### [Task description]
Determine how many lines of the material hold the string "stained" and reply with only that number.

### [Given information]
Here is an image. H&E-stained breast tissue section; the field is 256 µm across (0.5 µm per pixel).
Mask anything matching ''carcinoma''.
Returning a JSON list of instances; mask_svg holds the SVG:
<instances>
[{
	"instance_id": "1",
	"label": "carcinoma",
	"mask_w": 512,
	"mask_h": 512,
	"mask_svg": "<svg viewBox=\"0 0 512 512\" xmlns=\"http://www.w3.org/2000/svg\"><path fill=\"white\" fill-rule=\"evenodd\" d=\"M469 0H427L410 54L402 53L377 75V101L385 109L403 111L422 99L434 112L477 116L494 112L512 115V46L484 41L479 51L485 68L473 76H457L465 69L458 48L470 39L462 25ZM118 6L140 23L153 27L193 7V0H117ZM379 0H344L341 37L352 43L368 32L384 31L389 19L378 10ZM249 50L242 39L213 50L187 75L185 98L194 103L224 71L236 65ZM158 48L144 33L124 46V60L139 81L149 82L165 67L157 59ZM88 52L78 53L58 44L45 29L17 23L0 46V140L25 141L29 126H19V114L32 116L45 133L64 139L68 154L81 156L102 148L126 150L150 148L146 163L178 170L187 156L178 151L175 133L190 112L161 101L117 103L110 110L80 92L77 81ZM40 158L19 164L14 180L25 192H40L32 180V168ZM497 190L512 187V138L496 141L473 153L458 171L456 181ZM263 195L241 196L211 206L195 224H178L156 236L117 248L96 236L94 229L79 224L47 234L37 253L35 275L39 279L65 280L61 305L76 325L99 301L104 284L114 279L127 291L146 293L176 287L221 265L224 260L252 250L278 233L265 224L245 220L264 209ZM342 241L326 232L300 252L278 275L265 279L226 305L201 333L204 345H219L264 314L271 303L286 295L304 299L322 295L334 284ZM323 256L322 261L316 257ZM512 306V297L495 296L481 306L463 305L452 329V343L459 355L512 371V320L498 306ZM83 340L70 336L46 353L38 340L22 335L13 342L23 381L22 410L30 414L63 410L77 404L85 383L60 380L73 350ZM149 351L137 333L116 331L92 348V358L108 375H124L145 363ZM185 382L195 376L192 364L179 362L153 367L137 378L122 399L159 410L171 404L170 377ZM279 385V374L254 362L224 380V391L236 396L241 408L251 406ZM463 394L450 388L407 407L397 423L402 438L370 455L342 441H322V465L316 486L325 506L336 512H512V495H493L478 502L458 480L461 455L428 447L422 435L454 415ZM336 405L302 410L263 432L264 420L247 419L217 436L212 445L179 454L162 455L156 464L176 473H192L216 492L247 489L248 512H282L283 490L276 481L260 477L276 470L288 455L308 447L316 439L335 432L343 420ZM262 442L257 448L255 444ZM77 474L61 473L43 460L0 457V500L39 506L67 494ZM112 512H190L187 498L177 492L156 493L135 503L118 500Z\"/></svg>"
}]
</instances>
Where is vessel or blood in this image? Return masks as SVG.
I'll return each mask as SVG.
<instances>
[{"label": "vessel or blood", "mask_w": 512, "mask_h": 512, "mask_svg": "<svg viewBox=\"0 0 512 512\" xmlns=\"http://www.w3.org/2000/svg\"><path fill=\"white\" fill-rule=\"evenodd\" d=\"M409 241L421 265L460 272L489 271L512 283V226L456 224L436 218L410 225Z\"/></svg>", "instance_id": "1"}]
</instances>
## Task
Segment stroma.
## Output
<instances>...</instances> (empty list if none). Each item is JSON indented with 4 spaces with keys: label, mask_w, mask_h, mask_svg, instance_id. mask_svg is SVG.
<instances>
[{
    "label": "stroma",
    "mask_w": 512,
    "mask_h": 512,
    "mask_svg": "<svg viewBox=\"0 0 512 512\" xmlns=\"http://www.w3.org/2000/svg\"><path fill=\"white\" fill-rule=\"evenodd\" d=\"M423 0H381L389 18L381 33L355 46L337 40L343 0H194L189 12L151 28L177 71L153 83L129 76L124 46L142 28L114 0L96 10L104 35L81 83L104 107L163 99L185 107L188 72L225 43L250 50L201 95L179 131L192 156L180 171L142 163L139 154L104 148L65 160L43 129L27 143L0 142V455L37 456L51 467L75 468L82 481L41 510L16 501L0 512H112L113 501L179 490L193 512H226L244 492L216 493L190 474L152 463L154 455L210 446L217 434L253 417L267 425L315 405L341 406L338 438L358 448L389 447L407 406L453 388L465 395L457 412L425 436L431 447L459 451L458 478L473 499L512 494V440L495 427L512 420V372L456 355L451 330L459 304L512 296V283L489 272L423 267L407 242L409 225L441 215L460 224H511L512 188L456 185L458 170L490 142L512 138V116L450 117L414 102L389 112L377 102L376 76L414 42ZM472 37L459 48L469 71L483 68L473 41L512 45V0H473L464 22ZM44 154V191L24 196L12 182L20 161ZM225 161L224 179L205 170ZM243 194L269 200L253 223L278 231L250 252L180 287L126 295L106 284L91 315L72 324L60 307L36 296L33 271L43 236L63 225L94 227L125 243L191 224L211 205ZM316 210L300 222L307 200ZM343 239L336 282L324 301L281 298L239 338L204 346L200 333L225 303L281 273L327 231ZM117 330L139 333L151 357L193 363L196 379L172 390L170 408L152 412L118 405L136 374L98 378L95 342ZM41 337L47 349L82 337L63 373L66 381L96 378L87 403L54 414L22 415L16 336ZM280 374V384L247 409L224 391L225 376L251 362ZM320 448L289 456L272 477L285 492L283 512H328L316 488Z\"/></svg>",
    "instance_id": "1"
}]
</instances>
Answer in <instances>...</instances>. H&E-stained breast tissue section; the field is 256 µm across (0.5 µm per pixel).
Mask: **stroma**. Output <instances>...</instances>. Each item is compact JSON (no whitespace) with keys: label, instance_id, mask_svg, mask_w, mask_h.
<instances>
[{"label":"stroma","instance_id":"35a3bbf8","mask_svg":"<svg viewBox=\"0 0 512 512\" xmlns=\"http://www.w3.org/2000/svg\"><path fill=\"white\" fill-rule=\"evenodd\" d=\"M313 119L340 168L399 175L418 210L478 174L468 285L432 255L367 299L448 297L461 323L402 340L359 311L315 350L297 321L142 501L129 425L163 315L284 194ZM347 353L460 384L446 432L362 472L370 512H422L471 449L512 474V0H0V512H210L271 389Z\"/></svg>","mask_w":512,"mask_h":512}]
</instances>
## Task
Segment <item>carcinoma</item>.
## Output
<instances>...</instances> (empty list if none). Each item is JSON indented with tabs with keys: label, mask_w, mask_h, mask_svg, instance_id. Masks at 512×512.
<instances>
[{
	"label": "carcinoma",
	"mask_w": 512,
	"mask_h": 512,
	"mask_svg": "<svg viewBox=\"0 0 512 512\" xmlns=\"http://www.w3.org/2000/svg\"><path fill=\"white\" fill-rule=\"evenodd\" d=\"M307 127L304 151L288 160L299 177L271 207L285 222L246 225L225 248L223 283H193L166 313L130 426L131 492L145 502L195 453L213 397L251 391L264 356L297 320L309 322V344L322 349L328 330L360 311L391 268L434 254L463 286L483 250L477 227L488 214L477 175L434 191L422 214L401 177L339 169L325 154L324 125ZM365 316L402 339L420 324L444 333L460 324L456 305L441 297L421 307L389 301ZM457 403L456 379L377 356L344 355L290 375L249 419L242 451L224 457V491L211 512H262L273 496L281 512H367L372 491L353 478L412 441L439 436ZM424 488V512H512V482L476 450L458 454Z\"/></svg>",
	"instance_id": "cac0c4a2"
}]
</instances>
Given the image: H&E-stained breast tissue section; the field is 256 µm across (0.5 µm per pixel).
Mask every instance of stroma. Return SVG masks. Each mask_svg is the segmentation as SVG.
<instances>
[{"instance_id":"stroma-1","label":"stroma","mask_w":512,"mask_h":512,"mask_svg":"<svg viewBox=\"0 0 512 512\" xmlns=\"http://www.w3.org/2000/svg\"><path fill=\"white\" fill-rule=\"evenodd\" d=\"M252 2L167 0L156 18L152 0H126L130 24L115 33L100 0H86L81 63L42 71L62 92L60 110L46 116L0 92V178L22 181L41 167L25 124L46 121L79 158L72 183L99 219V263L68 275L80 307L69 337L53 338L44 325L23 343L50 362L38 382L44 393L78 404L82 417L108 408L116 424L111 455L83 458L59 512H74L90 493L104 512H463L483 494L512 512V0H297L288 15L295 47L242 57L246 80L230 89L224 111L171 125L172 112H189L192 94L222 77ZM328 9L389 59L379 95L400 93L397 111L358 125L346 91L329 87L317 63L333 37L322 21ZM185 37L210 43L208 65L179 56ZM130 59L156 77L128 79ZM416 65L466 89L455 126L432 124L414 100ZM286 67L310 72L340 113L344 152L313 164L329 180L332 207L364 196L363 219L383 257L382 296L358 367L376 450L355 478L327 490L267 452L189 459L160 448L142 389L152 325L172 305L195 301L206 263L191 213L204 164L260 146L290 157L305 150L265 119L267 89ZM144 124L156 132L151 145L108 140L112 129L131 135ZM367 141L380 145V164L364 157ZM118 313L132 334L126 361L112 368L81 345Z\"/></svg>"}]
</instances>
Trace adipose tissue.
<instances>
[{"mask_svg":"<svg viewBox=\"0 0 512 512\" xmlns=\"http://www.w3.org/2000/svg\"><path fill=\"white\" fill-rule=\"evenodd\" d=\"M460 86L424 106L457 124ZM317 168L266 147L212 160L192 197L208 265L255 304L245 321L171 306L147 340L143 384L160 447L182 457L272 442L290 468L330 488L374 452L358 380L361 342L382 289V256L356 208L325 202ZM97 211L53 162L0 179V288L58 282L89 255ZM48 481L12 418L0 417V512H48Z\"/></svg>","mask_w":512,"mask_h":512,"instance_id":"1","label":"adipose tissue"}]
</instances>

### [Response to the exercise]
3